• ACTIVITY
Count how many lines of the data include the string "white", then say that number and stop.

• EXERCISE DATA
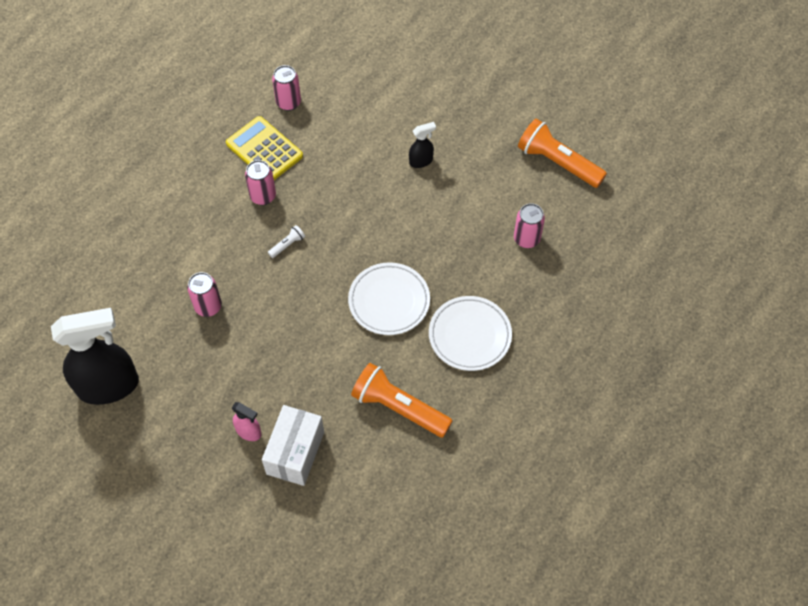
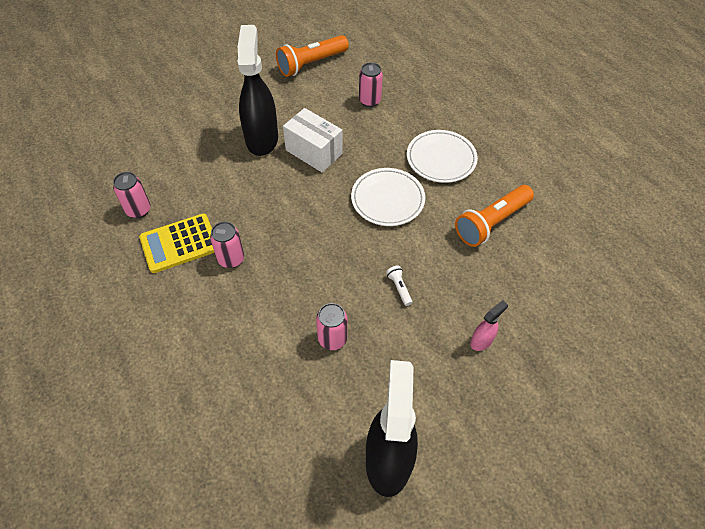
camera: 70 degrees left, 5 degrees down
(287, 245) = (295, 255): white flashlight -> white flashlight (399, 288)
(295, 453) = (513, 309): white box -> white box (314, 152)
(421, 161) = (262, 138): black spray bottle -> black spray bottle, size x2.26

• EXERCISE OUTPUT
2